TASK BRIEF.
Pull every line holding the string "pink" from the records below.

Colored object listings
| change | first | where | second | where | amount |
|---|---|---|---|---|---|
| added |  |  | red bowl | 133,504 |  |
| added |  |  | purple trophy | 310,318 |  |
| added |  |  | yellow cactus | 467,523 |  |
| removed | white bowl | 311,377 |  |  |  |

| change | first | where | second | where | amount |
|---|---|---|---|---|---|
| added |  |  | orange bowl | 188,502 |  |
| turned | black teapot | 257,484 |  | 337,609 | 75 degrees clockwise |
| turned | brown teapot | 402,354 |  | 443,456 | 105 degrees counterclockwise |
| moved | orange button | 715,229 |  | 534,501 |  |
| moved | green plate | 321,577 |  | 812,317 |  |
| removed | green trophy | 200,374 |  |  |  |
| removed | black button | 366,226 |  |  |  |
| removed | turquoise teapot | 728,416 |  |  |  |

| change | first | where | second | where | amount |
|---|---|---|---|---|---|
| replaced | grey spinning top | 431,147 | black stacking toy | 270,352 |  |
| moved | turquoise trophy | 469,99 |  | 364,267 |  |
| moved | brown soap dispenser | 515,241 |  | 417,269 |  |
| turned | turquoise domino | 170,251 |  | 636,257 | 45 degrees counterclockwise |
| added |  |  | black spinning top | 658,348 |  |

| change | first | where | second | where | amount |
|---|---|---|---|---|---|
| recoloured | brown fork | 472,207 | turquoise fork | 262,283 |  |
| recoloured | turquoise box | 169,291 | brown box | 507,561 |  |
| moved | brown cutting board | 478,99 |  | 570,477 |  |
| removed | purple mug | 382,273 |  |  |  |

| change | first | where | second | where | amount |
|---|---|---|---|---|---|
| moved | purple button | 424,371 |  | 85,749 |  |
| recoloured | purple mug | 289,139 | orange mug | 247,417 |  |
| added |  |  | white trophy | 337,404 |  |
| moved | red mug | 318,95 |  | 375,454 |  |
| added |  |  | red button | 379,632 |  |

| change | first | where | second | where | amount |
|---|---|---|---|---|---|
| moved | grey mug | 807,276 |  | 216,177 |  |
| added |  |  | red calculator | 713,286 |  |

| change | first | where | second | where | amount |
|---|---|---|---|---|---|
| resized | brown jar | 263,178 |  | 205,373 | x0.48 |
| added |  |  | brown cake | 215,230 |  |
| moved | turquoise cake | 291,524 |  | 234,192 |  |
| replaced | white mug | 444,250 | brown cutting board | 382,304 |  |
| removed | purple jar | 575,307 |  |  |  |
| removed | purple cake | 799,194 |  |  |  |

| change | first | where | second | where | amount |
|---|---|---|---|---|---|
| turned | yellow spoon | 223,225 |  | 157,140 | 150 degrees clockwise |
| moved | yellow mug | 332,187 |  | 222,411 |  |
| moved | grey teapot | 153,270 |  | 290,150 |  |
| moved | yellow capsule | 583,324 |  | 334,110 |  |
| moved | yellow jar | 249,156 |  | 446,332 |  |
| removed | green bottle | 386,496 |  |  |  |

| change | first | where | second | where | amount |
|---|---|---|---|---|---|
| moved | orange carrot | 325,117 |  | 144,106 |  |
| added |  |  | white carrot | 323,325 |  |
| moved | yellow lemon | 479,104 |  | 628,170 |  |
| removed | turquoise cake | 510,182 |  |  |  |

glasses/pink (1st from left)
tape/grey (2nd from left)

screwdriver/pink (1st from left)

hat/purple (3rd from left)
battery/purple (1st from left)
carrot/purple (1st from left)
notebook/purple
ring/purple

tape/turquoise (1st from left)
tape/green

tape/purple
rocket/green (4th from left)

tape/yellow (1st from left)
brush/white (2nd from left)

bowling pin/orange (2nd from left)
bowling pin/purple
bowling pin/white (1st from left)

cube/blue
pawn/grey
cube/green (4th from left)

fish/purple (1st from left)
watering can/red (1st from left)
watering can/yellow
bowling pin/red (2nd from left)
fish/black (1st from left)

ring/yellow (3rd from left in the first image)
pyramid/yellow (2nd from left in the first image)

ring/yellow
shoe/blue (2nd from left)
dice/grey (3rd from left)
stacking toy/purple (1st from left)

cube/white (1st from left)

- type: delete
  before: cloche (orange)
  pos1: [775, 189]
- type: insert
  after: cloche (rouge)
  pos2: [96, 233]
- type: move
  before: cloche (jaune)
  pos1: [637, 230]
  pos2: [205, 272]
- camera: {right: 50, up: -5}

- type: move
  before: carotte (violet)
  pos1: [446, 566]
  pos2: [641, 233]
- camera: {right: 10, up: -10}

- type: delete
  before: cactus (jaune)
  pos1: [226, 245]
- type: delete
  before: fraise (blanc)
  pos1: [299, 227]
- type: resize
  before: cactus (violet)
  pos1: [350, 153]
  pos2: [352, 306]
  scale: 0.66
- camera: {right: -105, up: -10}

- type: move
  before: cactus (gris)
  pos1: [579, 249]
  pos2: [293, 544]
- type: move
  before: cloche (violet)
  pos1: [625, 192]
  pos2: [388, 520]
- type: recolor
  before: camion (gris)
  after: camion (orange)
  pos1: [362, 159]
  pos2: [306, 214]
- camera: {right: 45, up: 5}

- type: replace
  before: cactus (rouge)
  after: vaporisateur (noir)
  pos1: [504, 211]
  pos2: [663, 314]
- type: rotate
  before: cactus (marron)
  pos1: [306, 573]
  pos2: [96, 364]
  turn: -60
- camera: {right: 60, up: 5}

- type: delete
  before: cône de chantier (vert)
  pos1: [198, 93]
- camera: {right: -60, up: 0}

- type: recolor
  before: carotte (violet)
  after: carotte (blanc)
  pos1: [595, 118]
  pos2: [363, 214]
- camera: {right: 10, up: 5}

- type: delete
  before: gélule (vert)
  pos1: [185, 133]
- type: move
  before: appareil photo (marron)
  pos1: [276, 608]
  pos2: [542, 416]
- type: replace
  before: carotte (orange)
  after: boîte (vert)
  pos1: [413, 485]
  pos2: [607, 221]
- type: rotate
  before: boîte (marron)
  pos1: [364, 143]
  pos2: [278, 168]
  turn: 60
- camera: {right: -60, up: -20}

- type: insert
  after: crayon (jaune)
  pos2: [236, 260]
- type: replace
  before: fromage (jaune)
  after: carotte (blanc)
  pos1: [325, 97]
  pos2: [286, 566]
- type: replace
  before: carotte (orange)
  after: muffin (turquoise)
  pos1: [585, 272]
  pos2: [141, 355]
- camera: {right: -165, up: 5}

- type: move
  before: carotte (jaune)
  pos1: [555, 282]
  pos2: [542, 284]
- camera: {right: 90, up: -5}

TASK RESULT.
glasses/pink (1st from left)
screwdriver/pink (1st from left)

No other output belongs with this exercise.